Spatial reasoning data

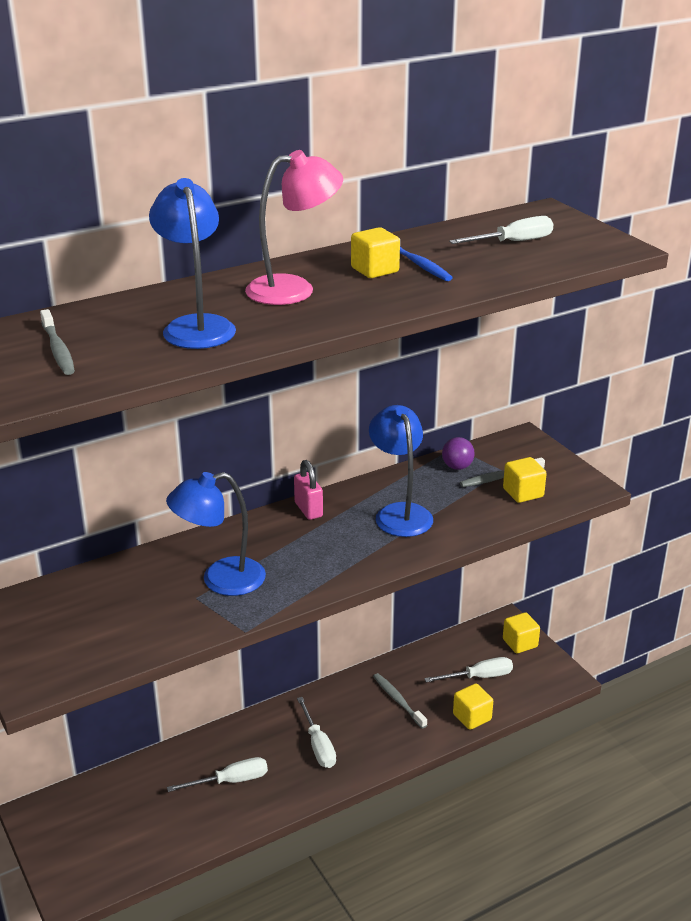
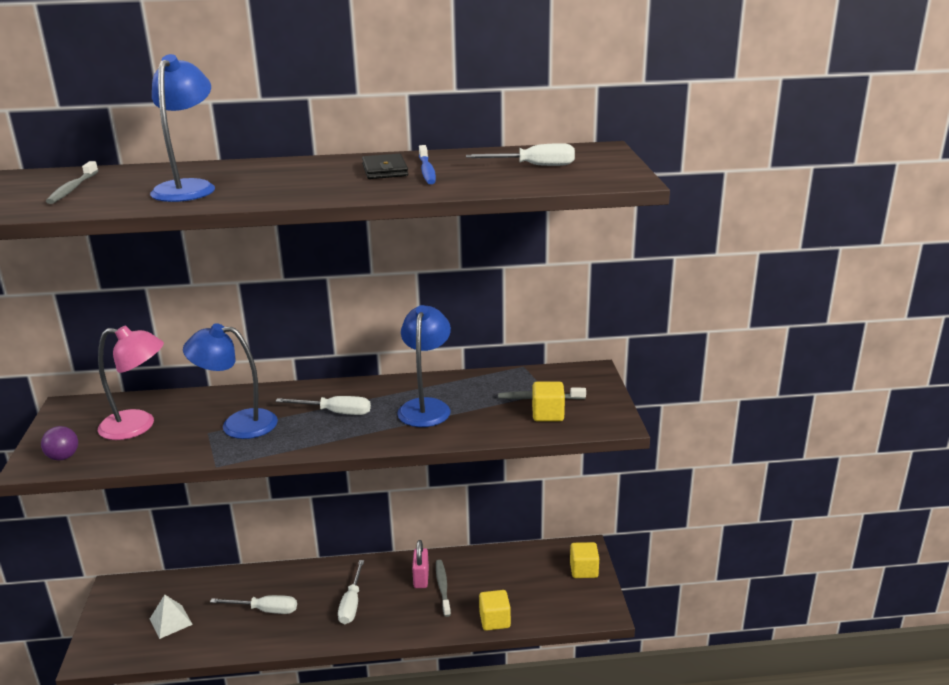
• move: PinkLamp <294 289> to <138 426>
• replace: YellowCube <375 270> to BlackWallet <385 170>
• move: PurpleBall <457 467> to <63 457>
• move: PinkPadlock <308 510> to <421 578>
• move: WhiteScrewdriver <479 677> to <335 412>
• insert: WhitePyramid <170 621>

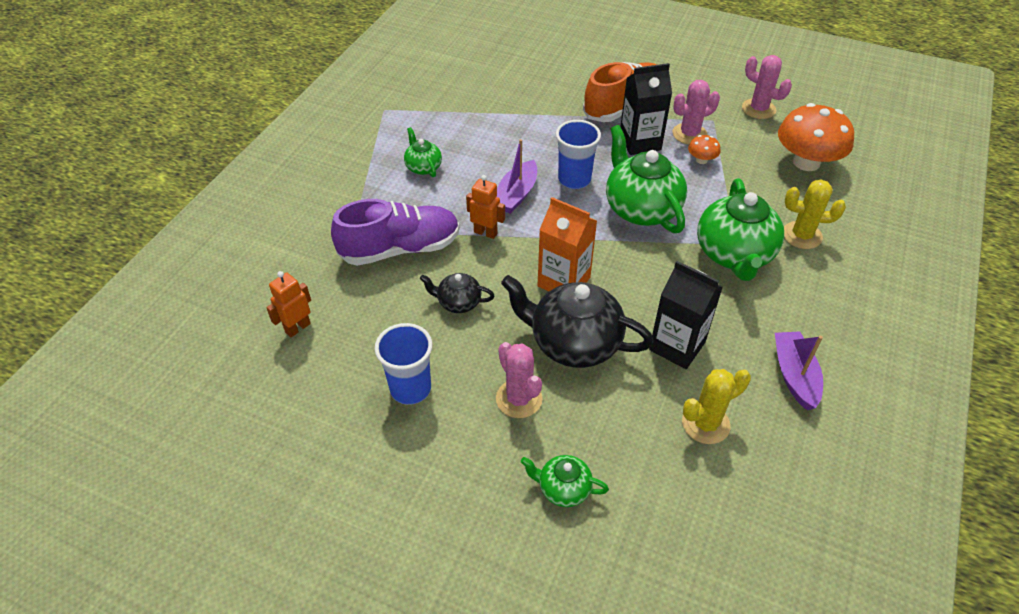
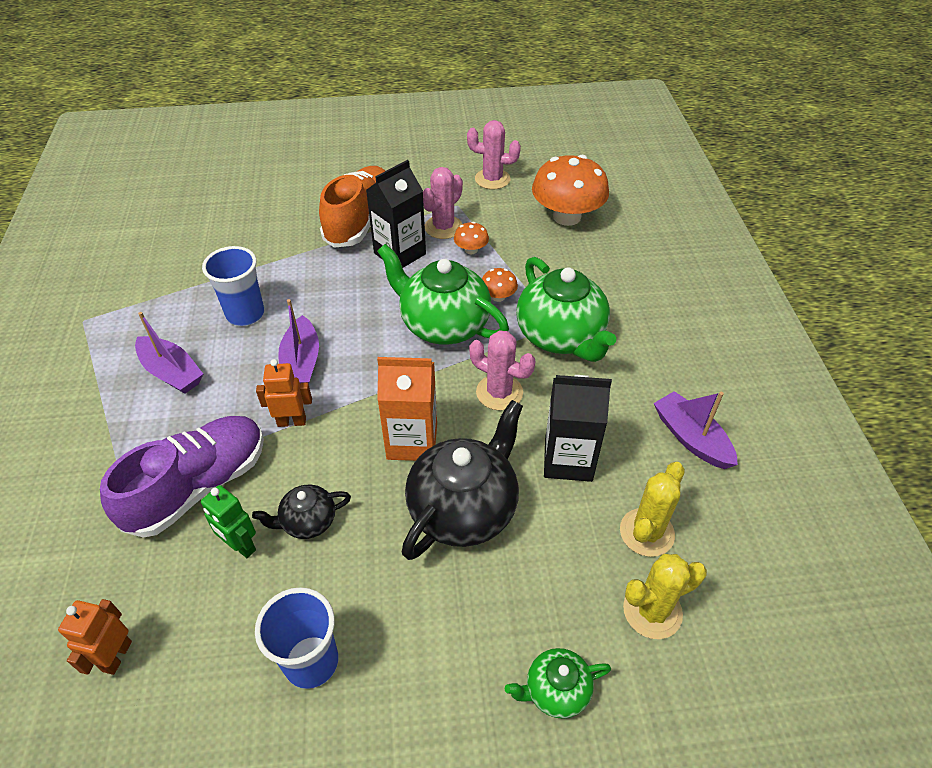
• move: BlueCup <574 180> to <245 314>
• replace: GreenTeapot <423 167> to PurpleBoat <172 372>
• move: YellowCactus <802 235> to <652 611>
• rotate: BlackTeapot <573 343> = <464 508> 135 degrees clockwise
• move: PinkCactus <519 399> to <499 392>
• insert: OrangeMushroom <498 296>
• insert: GreenRobot <240 546>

» **Problem details**
From the line with "to <335 412>" down to the final line of the entries above, repeat each line exactly; omit the pictures.

» **Exercise response**
• move: WhiteScrewdriver <479 677> to <335 412>
• insert: WhitePyramid <170 621>

• move: BlueCup <574 180> to <245 314>
• replace: GreenTeapot <423 167> to PurpleBoat <172 372>
• move: YellowCactus <802 235> to <652 611>
• rotate: BlackTeapot <573 343> = <464 508> 135 degrees clockwise
• move: PinkCactus <519 399> to <499 392>
• insert: OrangeMushroom <498 296>
• insert: GreenRobot <240 546>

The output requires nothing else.